Work instructions » Repeat exactly, and only, the lines from the one holding "Segment: **benign epithelium**." through the last line of the records below.

Dataset »

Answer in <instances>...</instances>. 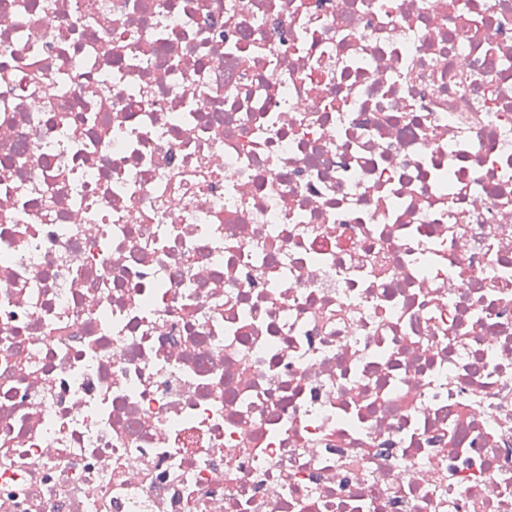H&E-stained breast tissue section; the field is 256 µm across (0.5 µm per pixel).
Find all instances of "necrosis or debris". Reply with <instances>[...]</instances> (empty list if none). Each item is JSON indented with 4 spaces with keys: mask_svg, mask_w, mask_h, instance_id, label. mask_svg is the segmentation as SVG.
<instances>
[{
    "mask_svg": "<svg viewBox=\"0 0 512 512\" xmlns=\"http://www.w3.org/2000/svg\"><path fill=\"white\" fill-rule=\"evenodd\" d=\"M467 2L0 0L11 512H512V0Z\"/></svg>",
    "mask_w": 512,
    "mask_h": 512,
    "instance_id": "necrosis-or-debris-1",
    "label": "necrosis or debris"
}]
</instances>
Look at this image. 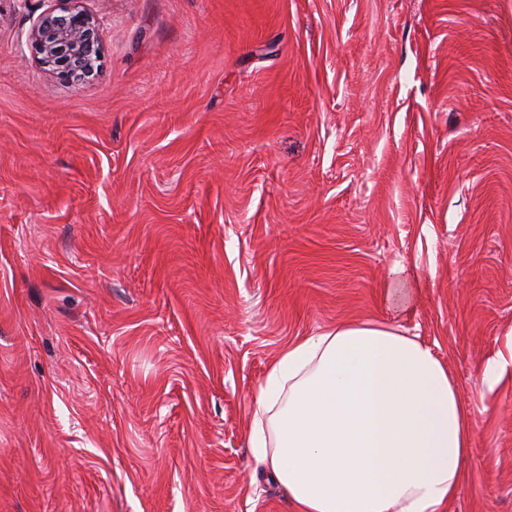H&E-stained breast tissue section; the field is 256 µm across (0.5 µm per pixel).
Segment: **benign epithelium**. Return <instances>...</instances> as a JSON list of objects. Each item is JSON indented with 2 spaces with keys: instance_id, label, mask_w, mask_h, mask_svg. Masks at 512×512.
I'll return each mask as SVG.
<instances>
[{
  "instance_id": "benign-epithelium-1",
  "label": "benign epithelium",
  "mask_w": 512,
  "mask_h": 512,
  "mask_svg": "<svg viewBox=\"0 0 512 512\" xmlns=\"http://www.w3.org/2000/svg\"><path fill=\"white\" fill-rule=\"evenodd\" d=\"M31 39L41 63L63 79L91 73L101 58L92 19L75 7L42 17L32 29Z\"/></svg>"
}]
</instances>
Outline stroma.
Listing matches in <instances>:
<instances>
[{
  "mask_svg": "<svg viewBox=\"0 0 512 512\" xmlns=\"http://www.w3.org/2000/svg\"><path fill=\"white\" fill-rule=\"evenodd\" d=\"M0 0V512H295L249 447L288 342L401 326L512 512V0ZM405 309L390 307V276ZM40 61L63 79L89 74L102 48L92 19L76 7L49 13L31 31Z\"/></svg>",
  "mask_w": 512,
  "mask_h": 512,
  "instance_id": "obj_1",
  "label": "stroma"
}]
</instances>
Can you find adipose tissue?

Full answer »
Segment: **benign epithelium**. Return <instances>...</instances> as a JSON list of objects. Each item is JSON indented with 2 spaces with keys: instance_id, label, mask_w, mask_h, mask_svg. Masks at 512×512.
I'll return each mask as SVG.
<instances>
[{
  "instance_id": "benign-epithelium-1",
  "label": "benign epithelium",
  "mask_w": 512,
  "mask_h": 512,
  "mask_svg": "<svg viewBox=\"0 0 512 512\" xmlns=\"http://www.w3.org/2000/svg\"><path fill=\"white\" fill-rule=\"evenodd\" d=\"M31 39L41 63L63 79L91 73L101 58L92 19L75 7L42 17L32 29Z\"/></svg>"
}]
</instances>
Outline stroma.
Listing matches in <instances>:
<instances>
[{
  "mask_svg": "<svg viewBox=\"0 0 512 512\" xmlns=\"http://www.w3.org/2000/svg\"><path fill=\"white\" fill-rule=\"evenodd\" d=\"M0 0V512H295L249 447L288 342L401 326L512 512V0ZM405 309L390 307V276ZM40 61L63 79L89 74L102 48L92 19L76 7L49 13L31 31Z\"/></svg>",
  "mask_w": 512,
  "mask_h": 512,
  "instance_id": "obj_1",
  "label": "stroma"
}]
</instances>
Can you find adipose tissue?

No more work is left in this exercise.